#### Records to use

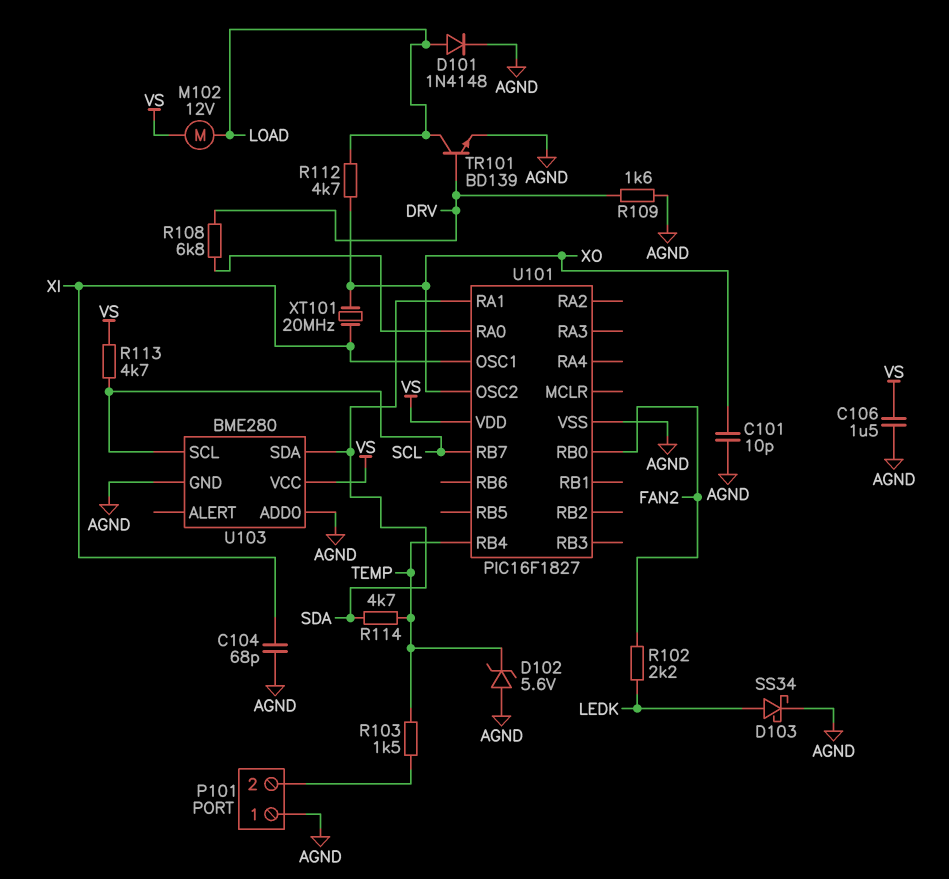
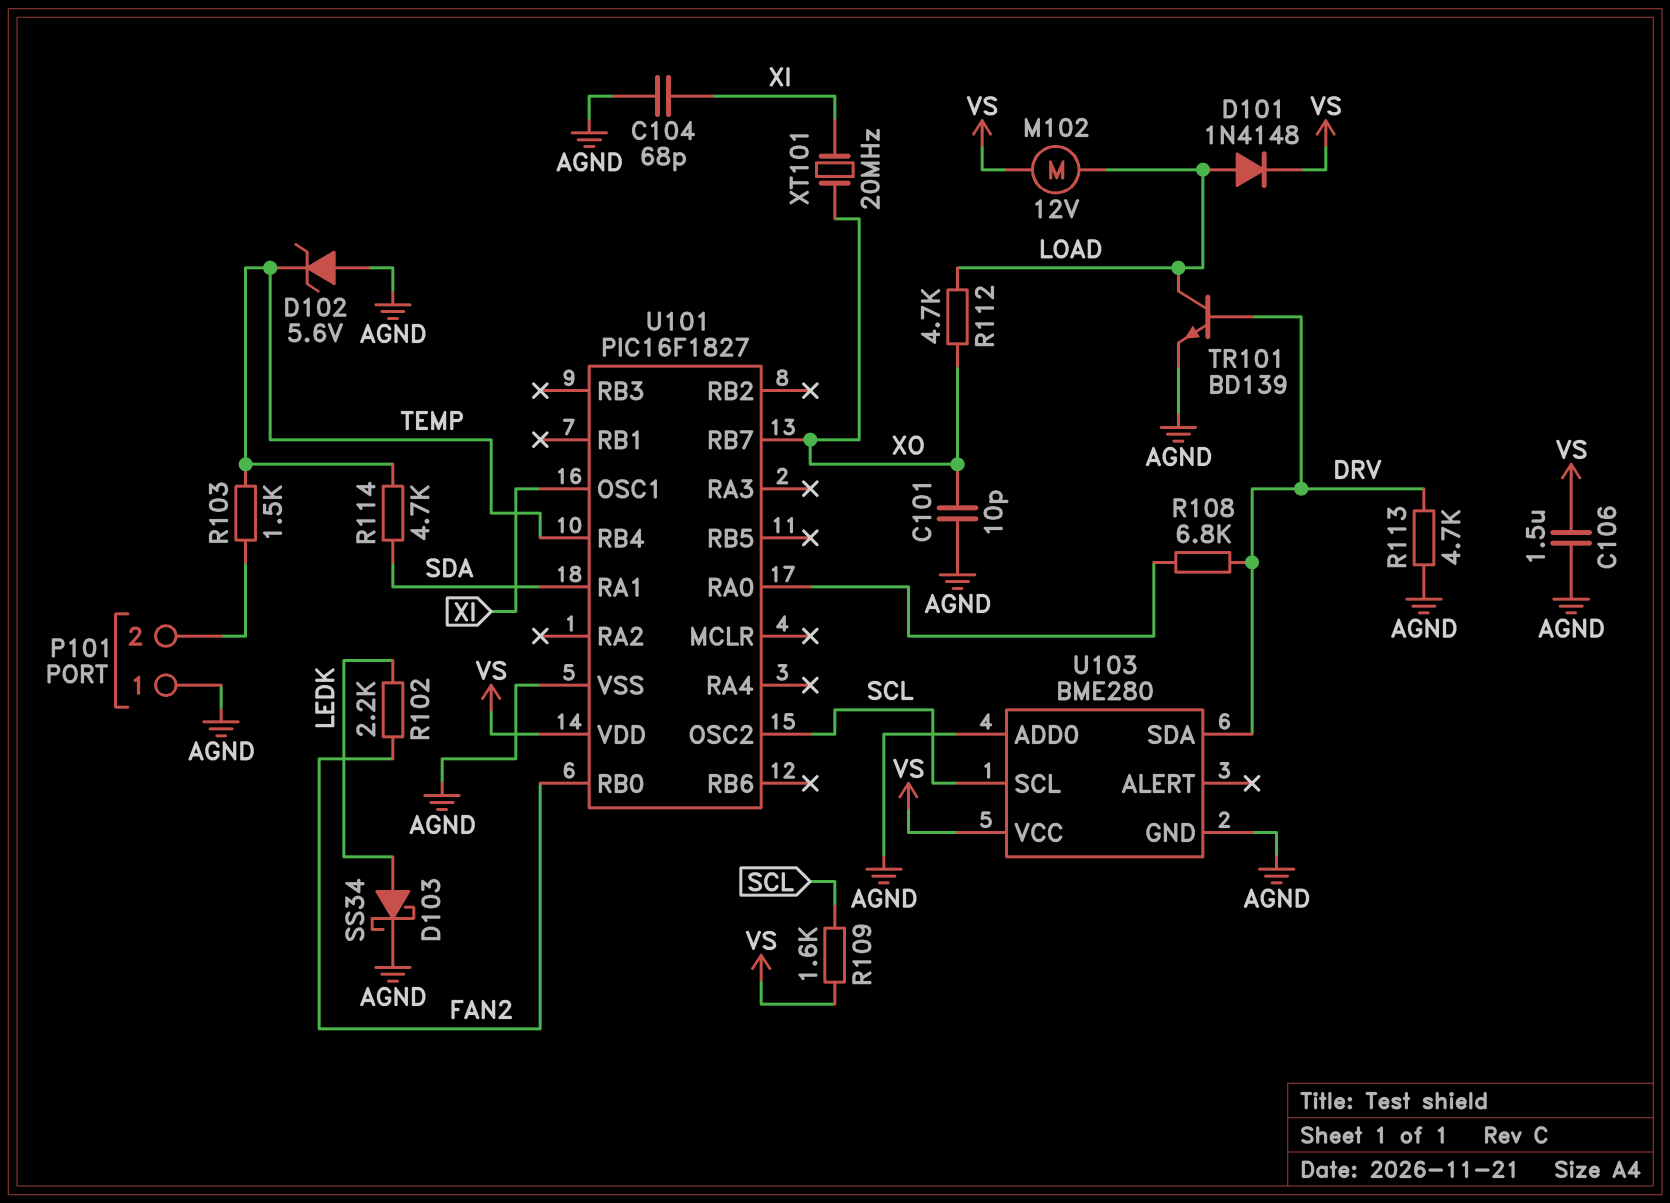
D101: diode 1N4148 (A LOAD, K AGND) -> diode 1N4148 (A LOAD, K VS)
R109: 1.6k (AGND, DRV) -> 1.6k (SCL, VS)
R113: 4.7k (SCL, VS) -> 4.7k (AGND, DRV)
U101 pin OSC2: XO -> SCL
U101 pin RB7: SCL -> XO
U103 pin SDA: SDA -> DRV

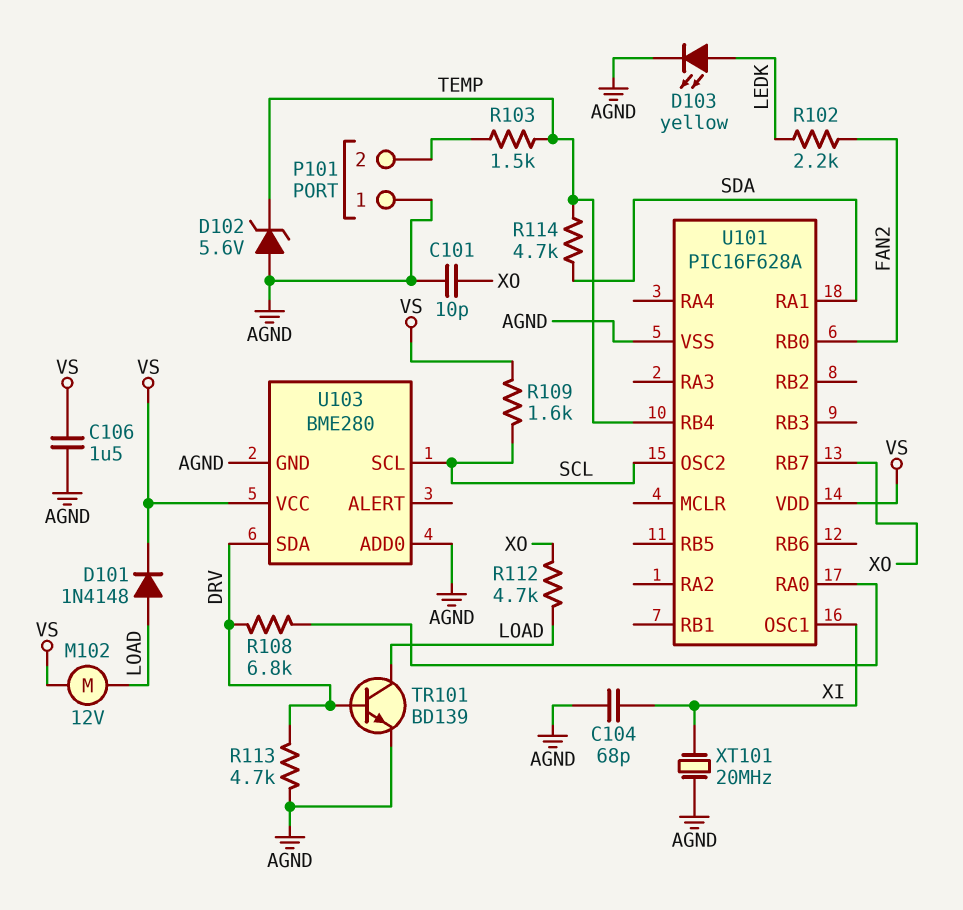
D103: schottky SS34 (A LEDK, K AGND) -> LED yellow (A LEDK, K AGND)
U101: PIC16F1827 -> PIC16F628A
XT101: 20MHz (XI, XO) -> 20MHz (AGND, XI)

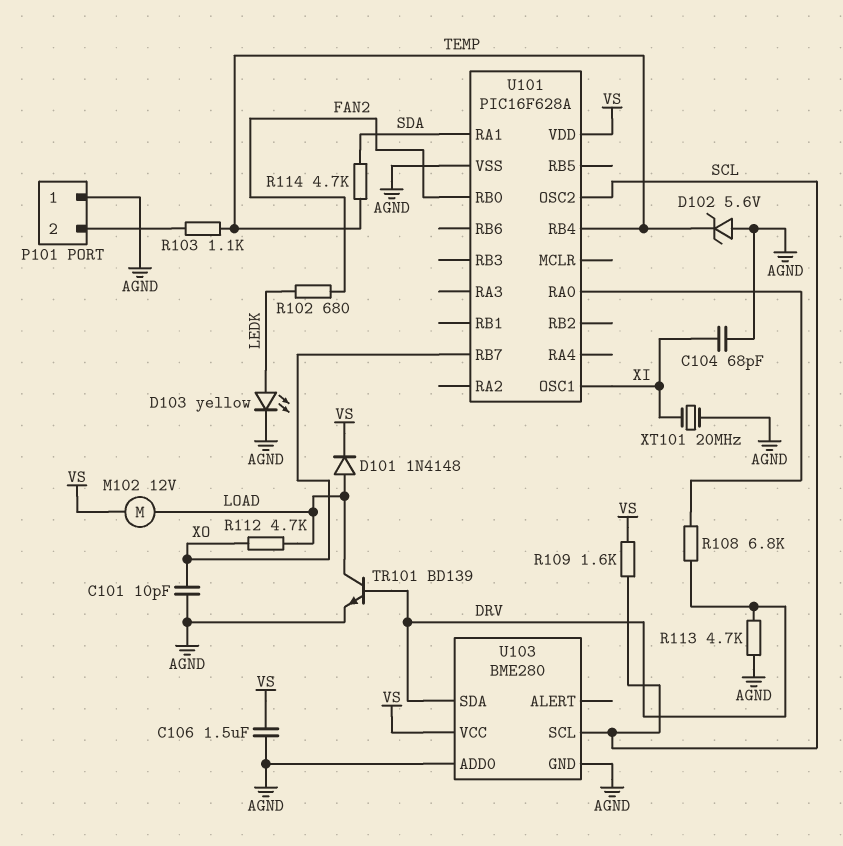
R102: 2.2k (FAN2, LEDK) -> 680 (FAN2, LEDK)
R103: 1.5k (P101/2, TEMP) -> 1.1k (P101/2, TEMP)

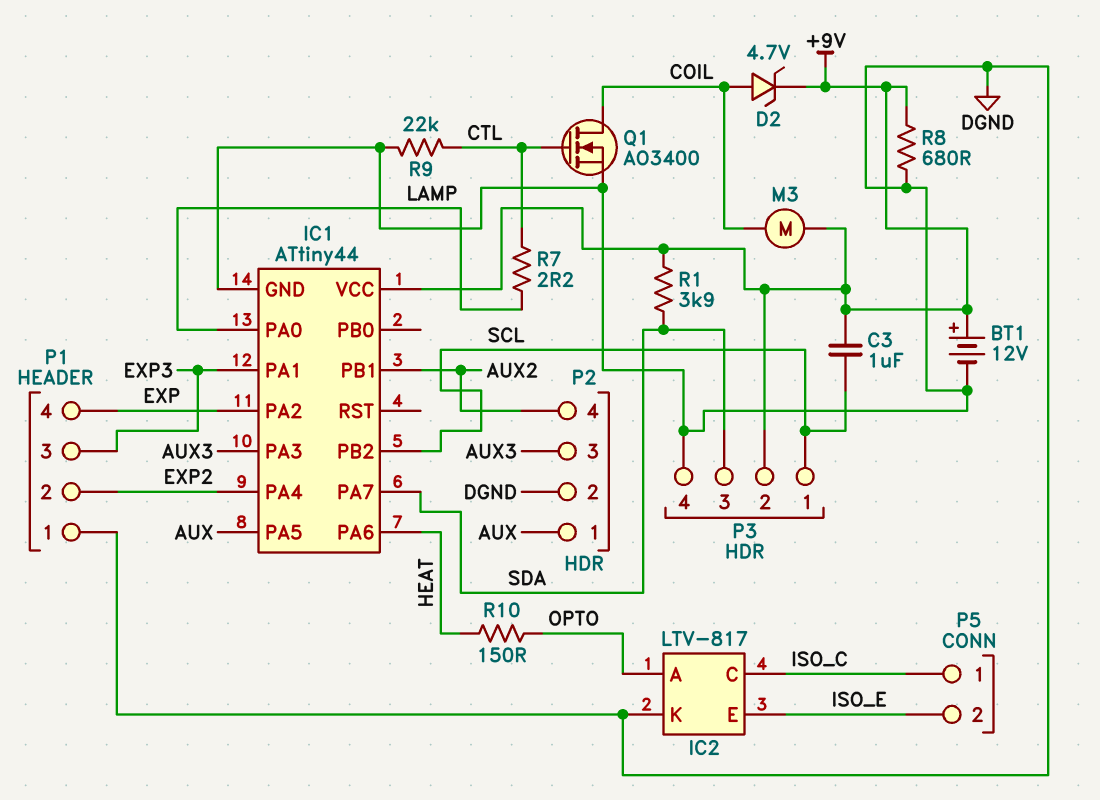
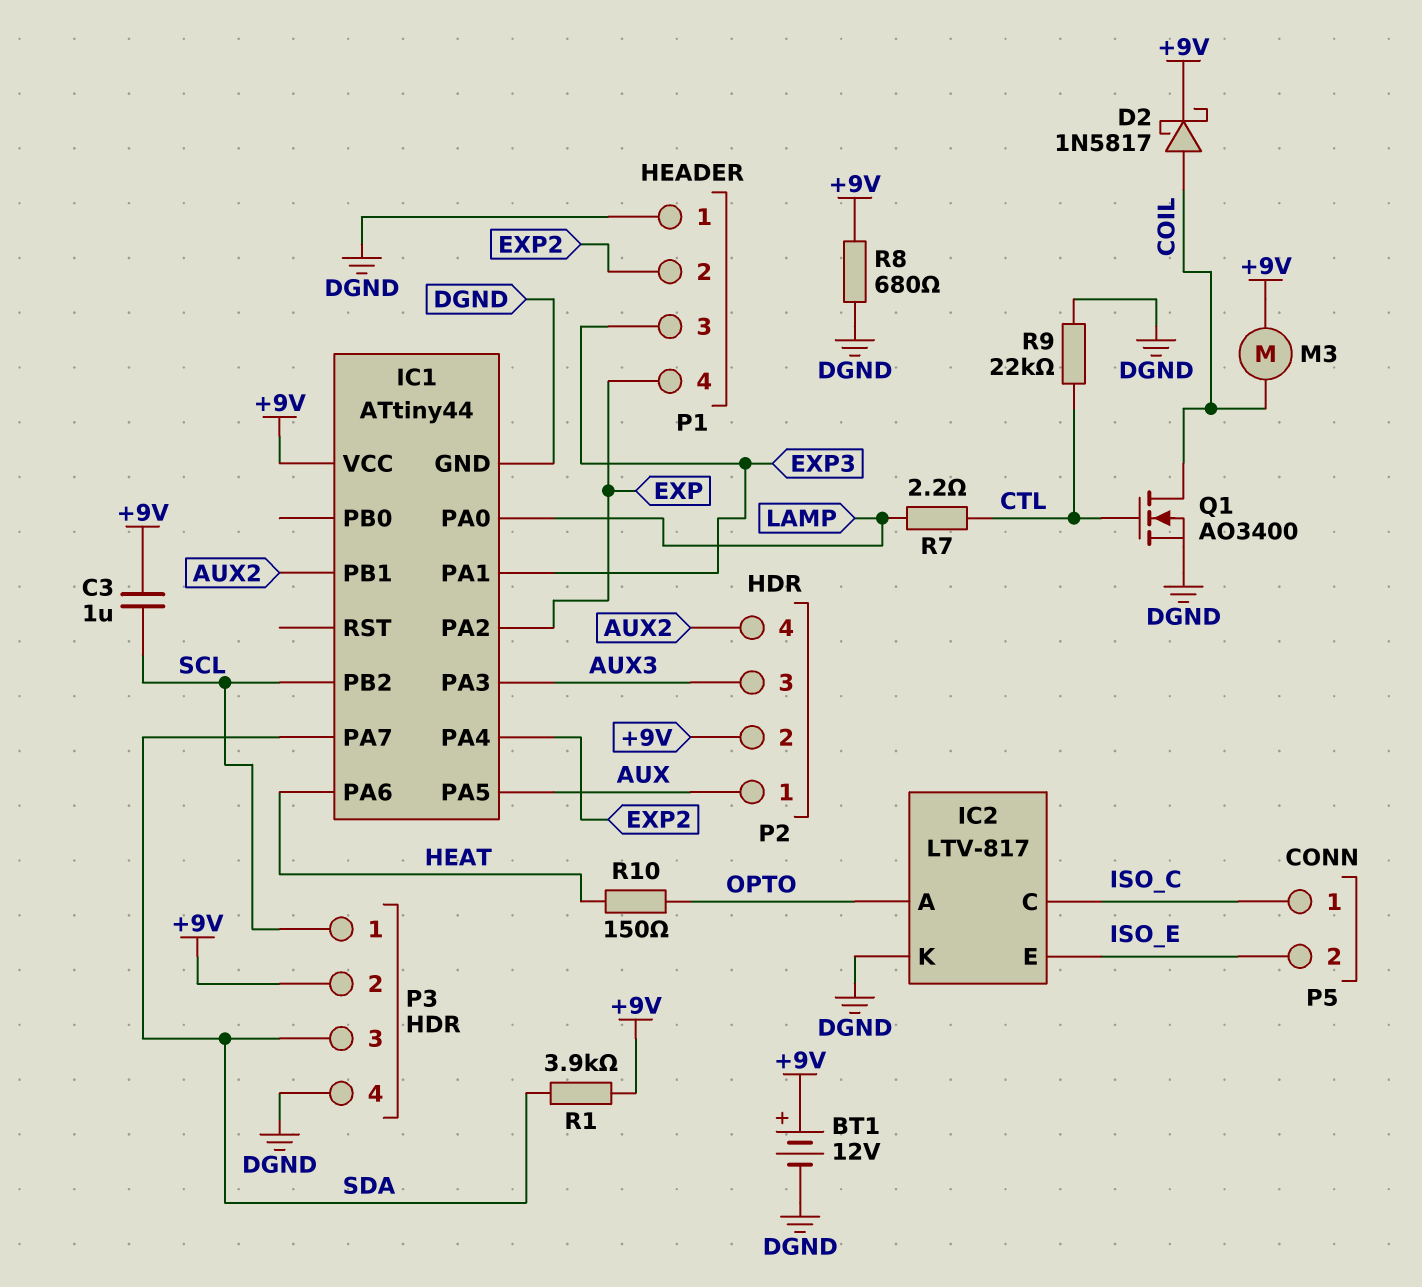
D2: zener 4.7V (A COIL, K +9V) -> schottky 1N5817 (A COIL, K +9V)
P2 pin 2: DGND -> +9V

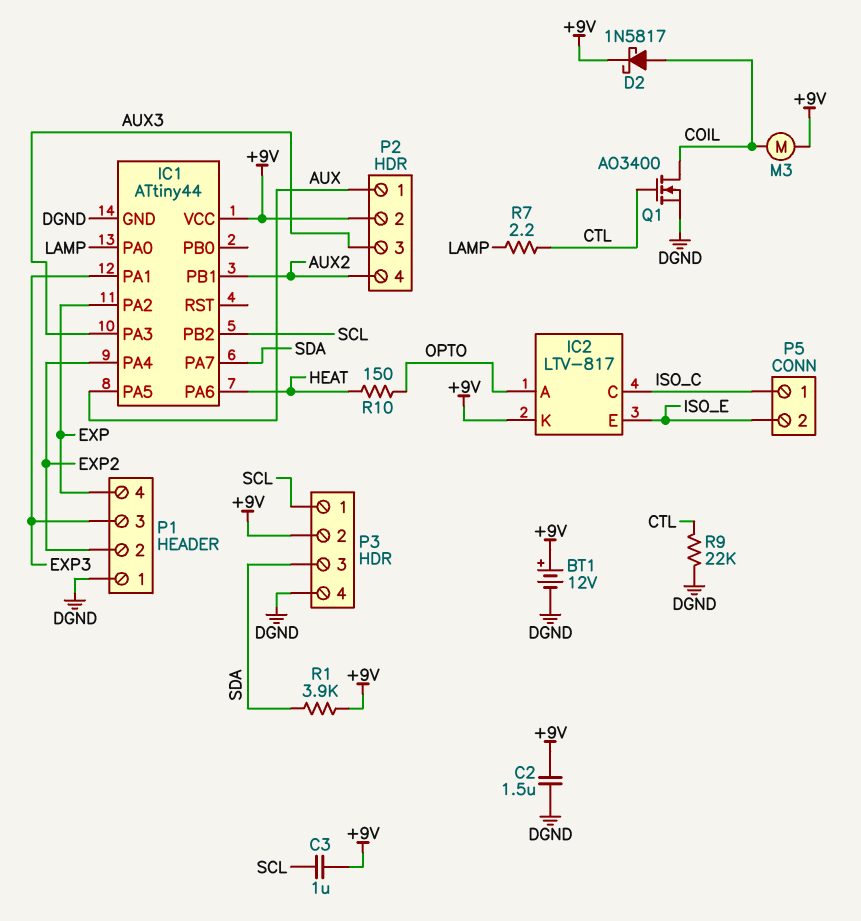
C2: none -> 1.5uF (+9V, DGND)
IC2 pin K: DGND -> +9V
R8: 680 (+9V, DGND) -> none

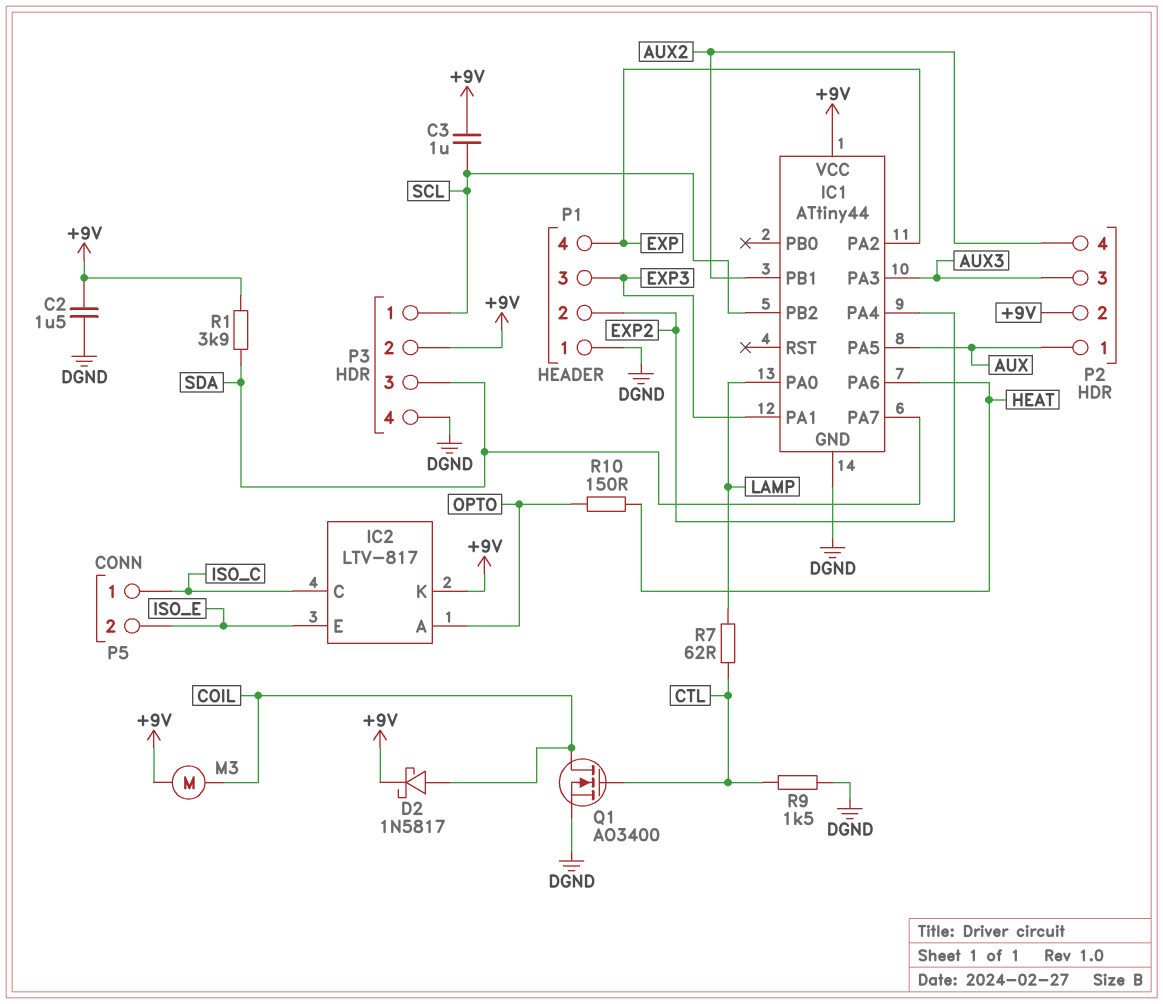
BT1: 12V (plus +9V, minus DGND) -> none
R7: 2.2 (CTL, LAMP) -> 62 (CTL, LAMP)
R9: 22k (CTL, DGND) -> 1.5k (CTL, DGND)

########

# [Brief]
Scan the entries above, and wherever a line holds the string "schottky", copy it.

# [Written solution]
D103: schottky SS34 (A LEDK, K AGND) -> LED yellow (A LEDK, K AGND)
D2: zener 4.7V (A COIL, K +9V) -> schottky 1N5817 (A COIL, K +9V)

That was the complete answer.